ITEMS ▸
— Start —

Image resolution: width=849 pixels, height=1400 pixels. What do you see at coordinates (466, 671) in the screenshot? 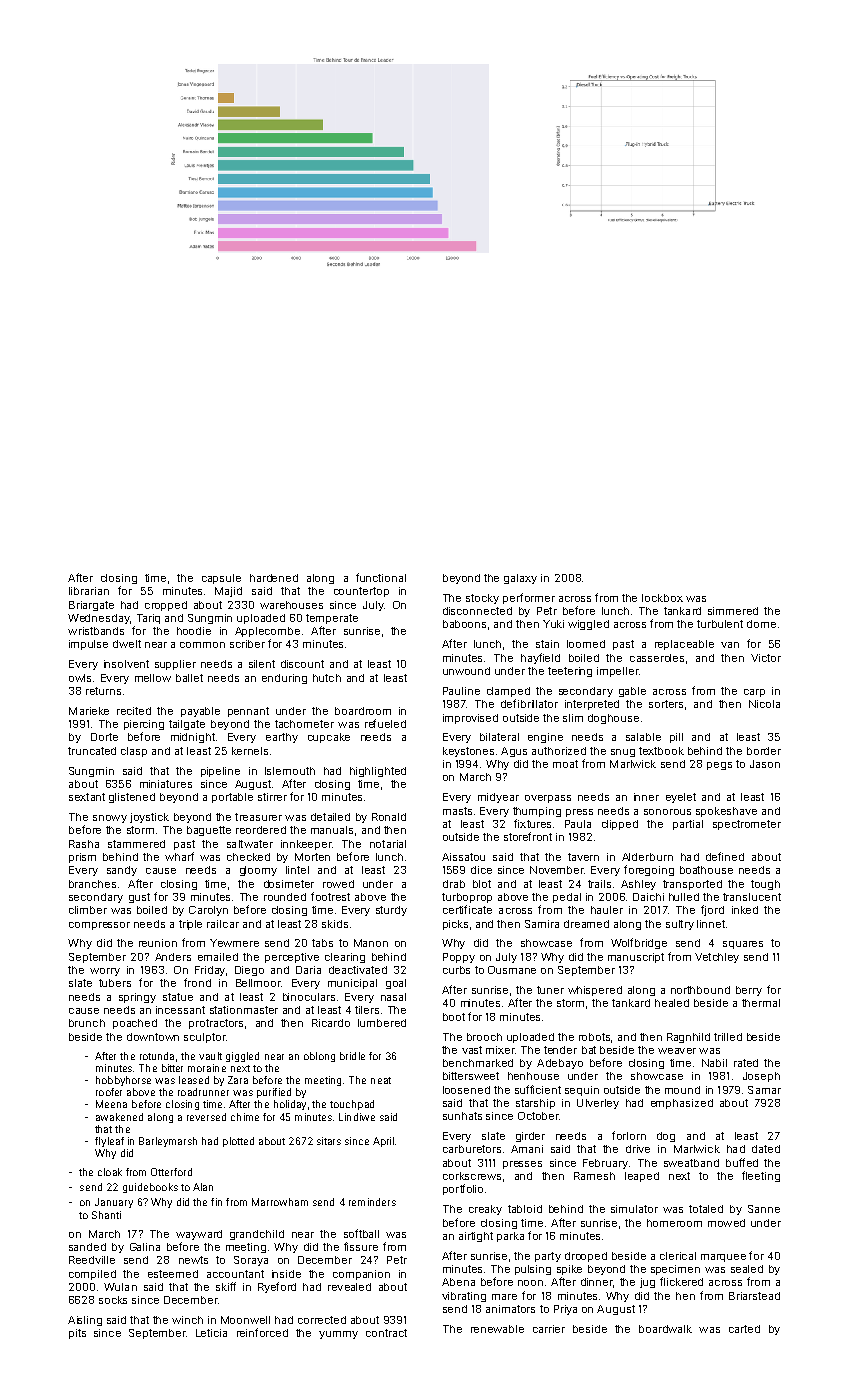
I see `unwound` at bounding box center [466, 671].
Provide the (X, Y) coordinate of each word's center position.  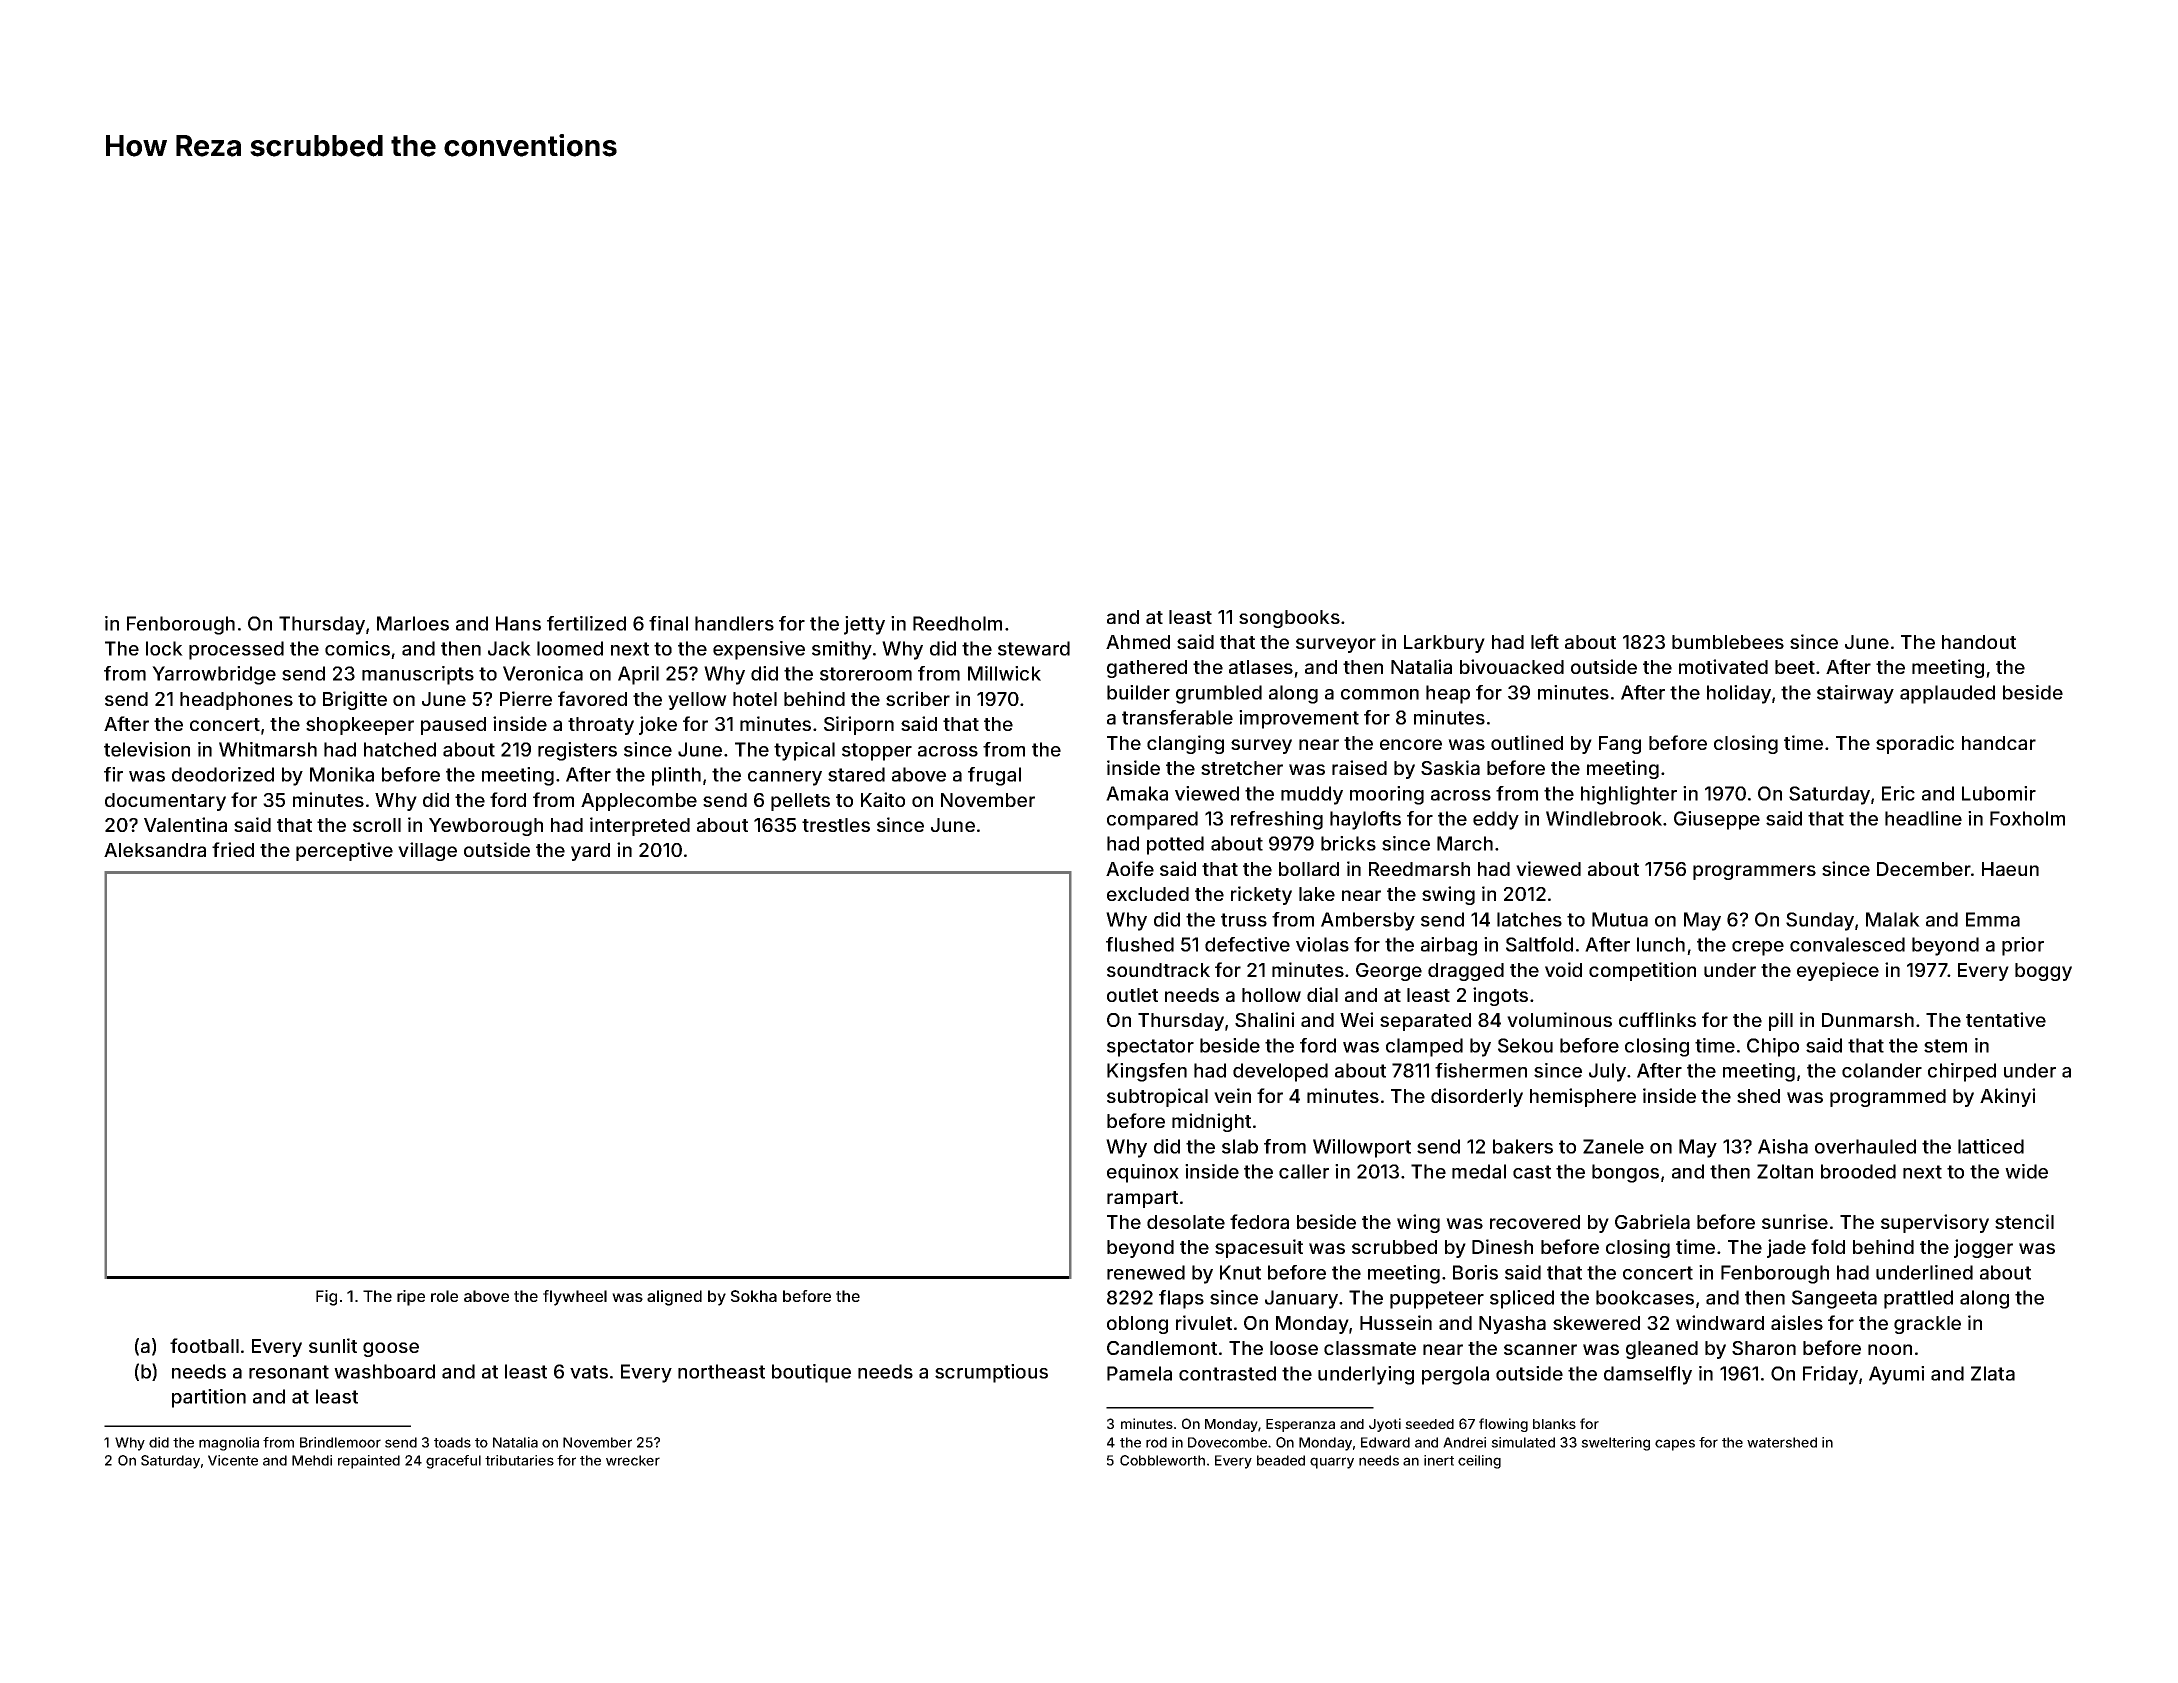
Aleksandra (155, 850)
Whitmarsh (268, 749)
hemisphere (1583, 1097)
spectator (1150, 1048)
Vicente (233, 1460)
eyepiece (1838, 971)
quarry (1332, 1463)
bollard (1309, 869)
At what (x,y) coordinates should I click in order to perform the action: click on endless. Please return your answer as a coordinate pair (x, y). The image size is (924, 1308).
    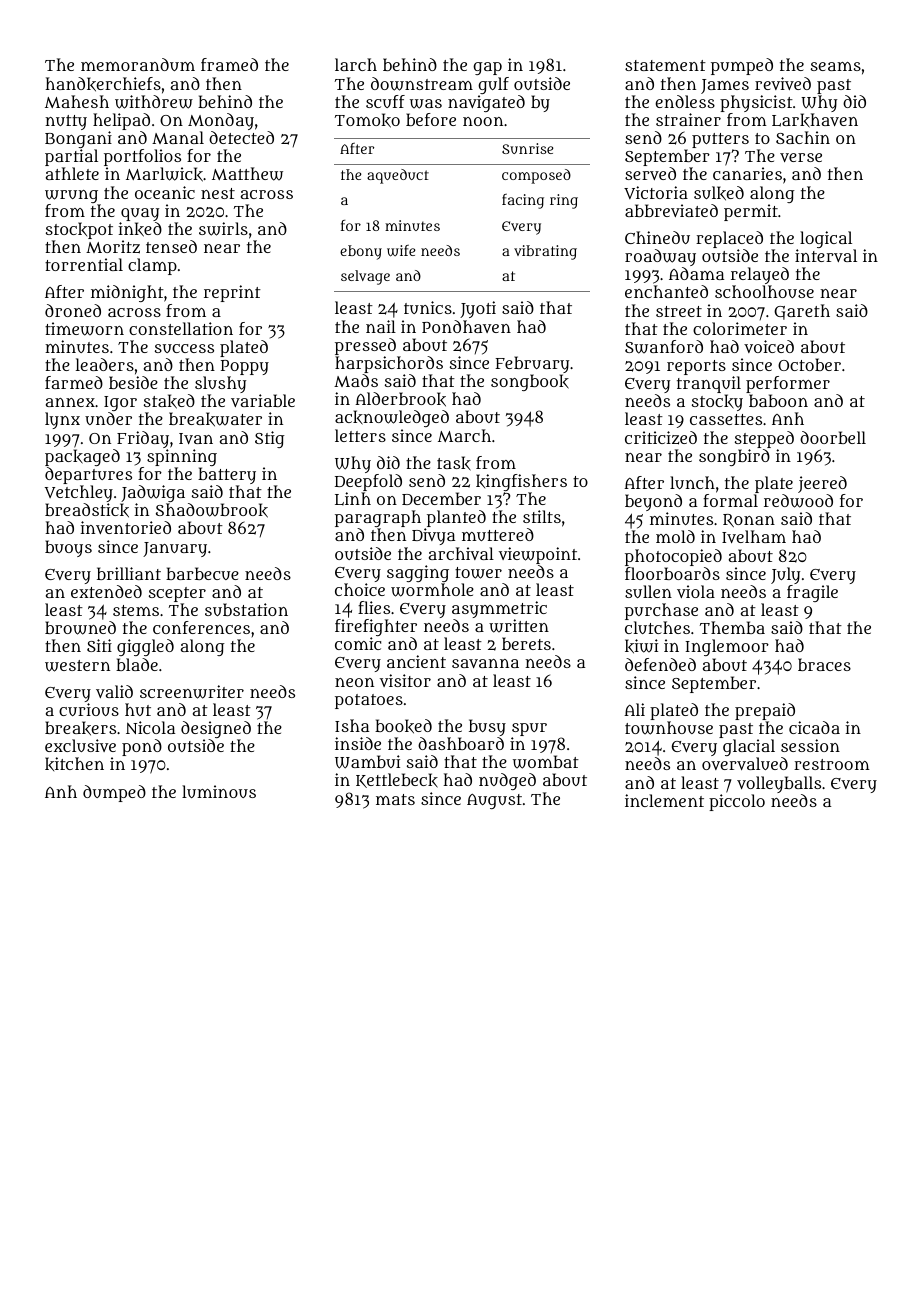
    Looking at the image, I should click on (685, 101).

— End —

PROBLEM ▸ Rewrite all of these lines with "screenshot" changed to "screen capture" and everything else left as it is. Omit the pictures from your answer.

THE REPLY ▸
Image resolution: width=849 pixels, height=1400 pixels. What do you see at coordinates (466, 671) in the screen capture? 
I see `unwound` at bounding box center [466, 671].
Provide the (X, Y) coordinate of each word's center position.  
Aleksandra (155, 850)
Whitmarsh (268, 749)
hemisphere (1583, 1097)
spectator (1150, 1048)
Vicente (233, 1460)
eyepiece (1838, 971)
quarry (1332, 1463)
bollard (1309, 869)
At what (x,y) coordinates should I click in order to perform the action: click on endless. Please return your answer as a coordinate pair (x, y). The image size is (924, 1308).
    Looking at the image, I should click on (685, 101).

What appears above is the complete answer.